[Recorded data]
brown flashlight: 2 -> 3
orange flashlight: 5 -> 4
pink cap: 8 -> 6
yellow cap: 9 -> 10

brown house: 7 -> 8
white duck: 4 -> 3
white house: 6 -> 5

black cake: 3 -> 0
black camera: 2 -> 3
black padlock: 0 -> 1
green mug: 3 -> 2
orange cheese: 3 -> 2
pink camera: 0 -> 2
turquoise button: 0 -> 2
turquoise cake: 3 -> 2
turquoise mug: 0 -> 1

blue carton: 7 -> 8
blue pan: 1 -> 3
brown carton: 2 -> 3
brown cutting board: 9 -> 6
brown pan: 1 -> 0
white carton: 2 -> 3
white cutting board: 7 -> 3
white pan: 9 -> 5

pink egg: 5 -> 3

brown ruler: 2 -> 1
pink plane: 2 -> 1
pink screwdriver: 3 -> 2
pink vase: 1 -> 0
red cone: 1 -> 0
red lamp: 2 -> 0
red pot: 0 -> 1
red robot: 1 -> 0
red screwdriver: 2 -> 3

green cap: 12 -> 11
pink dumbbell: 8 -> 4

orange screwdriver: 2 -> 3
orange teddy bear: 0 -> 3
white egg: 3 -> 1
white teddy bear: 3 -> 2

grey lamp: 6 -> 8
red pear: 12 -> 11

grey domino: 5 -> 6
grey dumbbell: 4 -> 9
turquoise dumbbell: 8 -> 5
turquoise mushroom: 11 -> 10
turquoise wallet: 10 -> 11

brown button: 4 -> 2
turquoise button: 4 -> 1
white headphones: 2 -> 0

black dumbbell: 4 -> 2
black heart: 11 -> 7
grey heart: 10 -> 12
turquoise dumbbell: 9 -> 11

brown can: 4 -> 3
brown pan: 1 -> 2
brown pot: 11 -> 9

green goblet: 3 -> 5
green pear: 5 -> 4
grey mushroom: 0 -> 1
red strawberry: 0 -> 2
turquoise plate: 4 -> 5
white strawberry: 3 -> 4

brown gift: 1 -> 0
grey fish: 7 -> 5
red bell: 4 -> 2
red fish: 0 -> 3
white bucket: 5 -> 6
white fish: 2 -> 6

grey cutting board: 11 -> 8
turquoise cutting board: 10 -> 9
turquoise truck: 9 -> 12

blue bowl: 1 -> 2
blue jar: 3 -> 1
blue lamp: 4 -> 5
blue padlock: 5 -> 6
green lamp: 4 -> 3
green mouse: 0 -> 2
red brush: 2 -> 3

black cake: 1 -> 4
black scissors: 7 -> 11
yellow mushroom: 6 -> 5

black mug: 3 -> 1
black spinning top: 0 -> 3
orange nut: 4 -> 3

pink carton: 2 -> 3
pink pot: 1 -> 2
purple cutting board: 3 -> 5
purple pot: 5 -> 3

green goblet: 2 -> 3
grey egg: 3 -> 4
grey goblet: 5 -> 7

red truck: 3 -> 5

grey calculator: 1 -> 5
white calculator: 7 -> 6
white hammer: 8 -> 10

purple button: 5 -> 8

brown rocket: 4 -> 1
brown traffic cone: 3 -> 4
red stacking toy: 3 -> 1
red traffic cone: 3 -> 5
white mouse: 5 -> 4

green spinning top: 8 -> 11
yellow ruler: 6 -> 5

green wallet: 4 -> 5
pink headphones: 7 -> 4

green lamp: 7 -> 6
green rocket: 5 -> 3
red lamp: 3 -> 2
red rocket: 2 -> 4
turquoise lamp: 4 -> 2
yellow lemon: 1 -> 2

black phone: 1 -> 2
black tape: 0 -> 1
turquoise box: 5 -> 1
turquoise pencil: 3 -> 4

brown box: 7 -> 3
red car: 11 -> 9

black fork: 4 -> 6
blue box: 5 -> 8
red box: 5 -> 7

> **Exercise**: Please copy the lines above from the line with "turquoise mug: 0 -> 1" up to and including the line with "white bucket: 5 -> 6", exactly as written and with nothing else.

> **Exercise response**:
turquoise mug: 0 -> 1

blue carton: 7 -> 8
blue pan: 1 -> 3
brown carton: 2 -> 3
brown cutting board: 9 -> 6
brown pan: 1 -> 0
white carton: 2 -> 3
white cutting board: 7 -> 3
white pan: 9 -> 5

pink egg: 5 -> 3

brown ruler: 2 -> 1
pink plane: 2 -> 1
pink screwdriver: 3 -> 2
pink vase: 1 -> 0
red cone: 1 -> 0
red lamp: 2 -> 0
red pot: 0 -> 1
red robot: 1 -> 0
red screwdriver: 2 -> 3

green cap: 12 -> 11
pink dumbbell: 8 -> 4

orange screwdriver: 2 -> 3
orange teddy bear: 0 -> 3
white egg: 3 -> 1
white teddy bear: 3 -> 2

grey lamp: 6 -> 8
red pear: 12 -> 11

grey domino: 5 -> 6
grey dumbbell: 4 -> 9
turquoise dumbbell: 8 -> 5
turquoise mushroom: 11 -> 10
turquoise wallet: 10 -> 11

brown button: 4 -> 2
turquoise button: 4 -> 1
white headphones: 2 -> 0

black dumbbell: 4 -> 2
black heart: 11 -> 7
grey heart: 10 -> 12
turquoise dumbbell: 9 -> 11

brown can: 4 -> 3
brown pan: 1 -> 2
brown pot: 11 -> 9

green goblet: 3 -> 5
green pear: 5 -> 4
grey mushroom: 0 -> 1
red strawberry: 0 -> 2
turquoise plate: 4 -> 5
white strawberry: 3 -> 4

brown gift: 1 -> 0
grey fish: 7 -> 5
red bell: 4 -> 2
red fish: 0 -> 3
white bucket: 5 -> 6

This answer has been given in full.